## [GOAL OF THE EXERCISE]
All lines from the one with "DRIVER pin ENA: A5 -> B8" through the last are to be given again exactly as they stand in the data below, and only those.
*** DATASET ENTRIES Section Begins ***
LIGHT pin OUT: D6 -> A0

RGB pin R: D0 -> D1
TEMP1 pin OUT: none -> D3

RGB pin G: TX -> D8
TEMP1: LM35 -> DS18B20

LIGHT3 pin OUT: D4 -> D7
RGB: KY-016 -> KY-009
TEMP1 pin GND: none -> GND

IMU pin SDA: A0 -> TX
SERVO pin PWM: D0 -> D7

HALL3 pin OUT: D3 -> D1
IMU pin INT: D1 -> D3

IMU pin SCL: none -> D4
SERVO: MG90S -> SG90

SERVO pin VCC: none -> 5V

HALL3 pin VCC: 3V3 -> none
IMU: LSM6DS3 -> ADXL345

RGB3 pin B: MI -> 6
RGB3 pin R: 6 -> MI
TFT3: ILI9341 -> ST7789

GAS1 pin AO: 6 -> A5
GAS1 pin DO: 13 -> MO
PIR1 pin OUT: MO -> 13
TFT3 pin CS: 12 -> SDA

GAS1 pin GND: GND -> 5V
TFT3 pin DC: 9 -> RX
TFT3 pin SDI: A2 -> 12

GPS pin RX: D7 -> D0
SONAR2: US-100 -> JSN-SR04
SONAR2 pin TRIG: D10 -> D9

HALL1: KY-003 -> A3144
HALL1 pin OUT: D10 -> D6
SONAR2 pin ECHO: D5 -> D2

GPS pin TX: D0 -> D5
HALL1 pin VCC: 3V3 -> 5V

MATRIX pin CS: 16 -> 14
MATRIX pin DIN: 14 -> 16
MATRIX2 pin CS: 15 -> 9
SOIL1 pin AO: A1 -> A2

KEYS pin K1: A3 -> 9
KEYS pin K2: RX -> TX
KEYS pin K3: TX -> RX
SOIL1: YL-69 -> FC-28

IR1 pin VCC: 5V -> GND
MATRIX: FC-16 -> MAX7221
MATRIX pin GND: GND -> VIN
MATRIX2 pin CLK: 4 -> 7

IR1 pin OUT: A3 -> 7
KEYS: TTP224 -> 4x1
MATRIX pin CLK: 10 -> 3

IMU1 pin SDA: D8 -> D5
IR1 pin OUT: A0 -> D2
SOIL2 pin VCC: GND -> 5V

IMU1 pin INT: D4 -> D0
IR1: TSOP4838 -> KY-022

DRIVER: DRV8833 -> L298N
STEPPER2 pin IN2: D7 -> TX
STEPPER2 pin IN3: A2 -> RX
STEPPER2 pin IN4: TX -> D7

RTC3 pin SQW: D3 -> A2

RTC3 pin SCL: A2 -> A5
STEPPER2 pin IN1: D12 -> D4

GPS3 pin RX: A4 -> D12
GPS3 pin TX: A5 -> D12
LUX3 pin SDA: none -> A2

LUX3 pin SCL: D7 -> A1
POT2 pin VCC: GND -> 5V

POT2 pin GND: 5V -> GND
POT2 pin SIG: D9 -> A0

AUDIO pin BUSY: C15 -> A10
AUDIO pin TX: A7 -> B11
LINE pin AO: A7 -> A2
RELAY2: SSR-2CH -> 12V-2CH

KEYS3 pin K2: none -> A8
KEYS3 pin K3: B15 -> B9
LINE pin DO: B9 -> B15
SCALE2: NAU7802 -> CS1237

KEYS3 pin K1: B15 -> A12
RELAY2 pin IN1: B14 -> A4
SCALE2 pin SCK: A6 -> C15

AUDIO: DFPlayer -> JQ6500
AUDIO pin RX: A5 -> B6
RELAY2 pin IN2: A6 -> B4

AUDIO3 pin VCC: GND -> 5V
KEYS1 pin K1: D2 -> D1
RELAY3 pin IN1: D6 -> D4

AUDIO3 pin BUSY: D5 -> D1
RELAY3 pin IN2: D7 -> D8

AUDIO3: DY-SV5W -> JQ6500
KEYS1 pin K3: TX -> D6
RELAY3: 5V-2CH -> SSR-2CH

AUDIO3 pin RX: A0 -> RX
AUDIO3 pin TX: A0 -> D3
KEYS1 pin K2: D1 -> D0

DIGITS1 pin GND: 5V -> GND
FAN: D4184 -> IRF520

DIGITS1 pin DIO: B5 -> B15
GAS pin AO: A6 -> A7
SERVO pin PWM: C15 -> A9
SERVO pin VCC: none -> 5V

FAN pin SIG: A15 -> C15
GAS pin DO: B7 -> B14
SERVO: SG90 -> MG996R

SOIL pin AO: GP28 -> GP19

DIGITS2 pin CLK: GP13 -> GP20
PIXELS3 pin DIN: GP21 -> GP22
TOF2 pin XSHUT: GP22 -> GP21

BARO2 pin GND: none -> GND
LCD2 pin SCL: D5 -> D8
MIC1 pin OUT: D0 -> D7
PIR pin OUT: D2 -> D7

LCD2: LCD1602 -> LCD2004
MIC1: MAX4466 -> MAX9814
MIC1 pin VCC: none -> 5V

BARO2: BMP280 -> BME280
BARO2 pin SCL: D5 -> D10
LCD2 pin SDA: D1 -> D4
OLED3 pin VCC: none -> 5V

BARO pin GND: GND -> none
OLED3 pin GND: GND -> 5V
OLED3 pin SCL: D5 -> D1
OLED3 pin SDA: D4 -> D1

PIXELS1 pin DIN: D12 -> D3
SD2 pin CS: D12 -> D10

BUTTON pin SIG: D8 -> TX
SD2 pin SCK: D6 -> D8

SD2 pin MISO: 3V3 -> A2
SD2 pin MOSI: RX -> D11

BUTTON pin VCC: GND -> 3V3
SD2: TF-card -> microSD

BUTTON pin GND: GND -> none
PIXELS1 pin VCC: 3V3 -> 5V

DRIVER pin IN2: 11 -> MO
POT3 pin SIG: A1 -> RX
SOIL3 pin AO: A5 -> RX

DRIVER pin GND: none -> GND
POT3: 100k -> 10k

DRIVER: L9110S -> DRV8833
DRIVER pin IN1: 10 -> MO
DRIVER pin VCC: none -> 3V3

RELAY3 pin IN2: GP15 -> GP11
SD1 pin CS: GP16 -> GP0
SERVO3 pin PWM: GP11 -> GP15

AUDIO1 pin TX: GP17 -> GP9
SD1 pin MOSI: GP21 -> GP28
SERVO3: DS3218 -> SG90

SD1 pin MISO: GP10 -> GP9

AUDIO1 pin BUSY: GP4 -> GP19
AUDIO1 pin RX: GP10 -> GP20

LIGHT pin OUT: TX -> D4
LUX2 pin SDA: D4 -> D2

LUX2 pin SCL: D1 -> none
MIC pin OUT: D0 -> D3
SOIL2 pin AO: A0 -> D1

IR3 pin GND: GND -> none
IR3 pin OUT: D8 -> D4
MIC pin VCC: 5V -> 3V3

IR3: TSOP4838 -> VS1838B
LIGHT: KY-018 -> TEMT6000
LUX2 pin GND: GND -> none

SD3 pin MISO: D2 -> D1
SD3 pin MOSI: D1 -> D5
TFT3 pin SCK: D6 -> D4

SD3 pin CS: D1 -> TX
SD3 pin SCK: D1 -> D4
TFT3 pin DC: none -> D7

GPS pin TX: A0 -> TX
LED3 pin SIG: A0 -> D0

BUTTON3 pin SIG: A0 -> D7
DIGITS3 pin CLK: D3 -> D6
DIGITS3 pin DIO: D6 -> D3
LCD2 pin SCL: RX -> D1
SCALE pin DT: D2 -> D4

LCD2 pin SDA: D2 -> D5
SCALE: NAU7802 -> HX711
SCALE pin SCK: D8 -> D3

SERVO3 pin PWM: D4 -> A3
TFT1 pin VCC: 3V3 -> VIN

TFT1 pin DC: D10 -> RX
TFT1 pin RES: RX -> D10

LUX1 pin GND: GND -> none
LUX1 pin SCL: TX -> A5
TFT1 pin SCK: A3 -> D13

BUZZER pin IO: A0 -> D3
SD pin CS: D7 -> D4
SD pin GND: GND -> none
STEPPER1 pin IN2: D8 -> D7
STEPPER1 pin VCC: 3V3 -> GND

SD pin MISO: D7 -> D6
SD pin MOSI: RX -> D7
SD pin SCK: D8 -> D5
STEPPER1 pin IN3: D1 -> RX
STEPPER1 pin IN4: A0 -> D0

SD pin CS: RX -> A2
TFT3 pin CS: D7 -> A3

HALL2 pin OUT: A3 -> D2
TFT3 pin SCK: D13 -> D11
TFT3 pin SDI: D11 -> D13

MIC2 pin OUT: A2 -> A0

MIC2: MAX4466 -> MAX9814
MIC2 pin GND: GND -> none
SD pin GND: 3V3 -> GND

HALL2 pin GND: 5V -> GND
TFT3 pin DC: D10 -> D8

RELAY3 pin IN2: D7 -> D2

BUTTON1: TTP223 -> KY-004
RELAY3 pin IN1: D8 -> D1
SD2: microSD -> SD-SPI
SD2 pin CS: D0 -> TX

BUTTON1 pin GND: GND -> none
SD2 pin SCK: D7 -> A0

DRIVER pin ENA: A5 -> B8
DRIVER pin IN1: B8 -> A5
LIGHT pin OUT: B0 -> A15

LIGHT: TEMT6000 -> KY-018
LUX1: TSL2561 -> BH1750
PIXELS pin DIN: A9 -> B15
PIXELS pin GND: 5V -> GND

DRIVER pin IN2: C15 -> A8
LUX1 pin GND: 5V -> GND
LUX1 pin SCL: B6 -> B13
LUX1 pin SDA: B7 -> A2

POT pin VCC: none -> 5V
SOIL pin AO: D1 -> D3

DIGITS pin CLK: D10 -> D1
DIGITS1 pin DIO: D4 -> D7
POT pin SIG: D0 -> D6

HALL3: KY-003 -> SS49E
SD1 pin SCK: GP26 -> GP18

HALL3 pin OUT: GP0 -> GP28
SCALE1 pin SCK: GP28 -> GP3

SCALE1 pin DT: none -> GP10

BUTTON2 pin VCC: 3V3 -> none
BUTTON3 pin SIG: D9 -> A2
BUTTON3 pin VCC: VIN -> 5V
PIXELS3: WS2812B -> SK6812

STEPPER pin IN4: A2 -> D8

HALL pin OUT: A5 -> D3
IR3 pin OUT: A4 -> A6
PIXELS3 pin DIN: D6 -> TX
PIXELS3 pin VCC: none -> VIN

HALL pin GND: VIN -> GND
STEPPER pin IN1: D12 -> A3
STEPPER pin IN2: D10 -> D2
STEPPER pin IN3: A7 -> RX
*** DATASET ENTRIES Section Ends ***
## [YOUR SOLUTION]
DRIVER pin ENA: A5 -> B8
DRIVER pin IN1: B8 -> A5
LIGHT pin OUT: B0 -> A15

LIGHT: TEMT6000 -> KY-018
LUX1: TSL2561 -> BH1750
PIXELS pin DIN: A9 -> B15
PIXELS pin GND: 5V -> GND

DRIVER pin IN2: C15 -> A8
LUX1 pin GND: 5V -> GND
LUX1 pin SCL: B6 -> B13
LUX1 pin SDA: B7 -> A2

POT pin VCC: none -> 5V
SOIL pin AO: D1 -> D3

DIGITS pin CLK: D10 -> D1
DIGITS1 pin DIO: D4 -> D7
POT pin SIG: D0 -> D6

HALL3: KY-003 -> SS49E
SD1 pin SCK: GP26 -> GP18

HALL3 pin OUT: GP0 -> GP28
SCALE1 pin SCK: GP28 -> GP3

SCALE1 pin DT: none -> GP10

BUTTON2 pin VCC: 3V3 -> none
BUTTON3 pin SIG: D9 -> A2
BUTTON3 pin VCC: VIN -> 5V
PIXELS3: WS2812B -> SK6812

STEPPER pin IN4: A2 -> D8

HALL pin OUT: A5 -> D3
IR3 pin OUT: A4 -> A6
PIXELS3 pin DIN: D6 -> TX
PIXELS3 pin VCC: none -> VIN

HALL pin GND: VIN -> GND
STEPPER pin IN1: D12 -> A3
STEPPER pin IN2: D10 -> D2
STEPPER pin IN3: A7 -> RX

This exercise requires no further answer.